[Stored records]
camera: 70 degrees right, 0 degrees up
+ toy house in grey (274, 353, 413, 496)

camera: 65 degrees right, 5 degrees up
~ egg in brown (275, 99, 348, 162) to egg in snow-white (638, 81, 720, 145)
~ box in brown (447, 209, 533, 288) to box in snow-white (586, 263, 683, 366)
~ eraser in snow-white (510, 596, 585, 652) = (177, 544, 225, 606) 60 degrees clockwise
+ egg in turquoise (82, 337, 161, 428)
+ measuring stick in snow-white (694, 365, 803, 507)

*WHAT TO WORK ON*:
Nothing is to be left out; reproduce each record exactly.

*WORKED SOLUTION*:
camera: 70 degrees right, 0 degrees up
+ toy house in grey (274, 353, 413, 496)

camera: 65 degrees right, 5 degrees up
~ egg in brown (275, 99, 348, 162) to egg in snow-white (638, 81, 720, 145)
~ box in brown (447, 209, 533, 288) to box in snow-white (586, 263, 683, 366)
~ eraser in snow-white (510, 596, 585, 652) = (177, 544, 225, 606) 60 degrees clockwise
+ egg in turquoise (82, 337, 161, 428)
+ measuring stick in snow-white (694, 365, 803, 507)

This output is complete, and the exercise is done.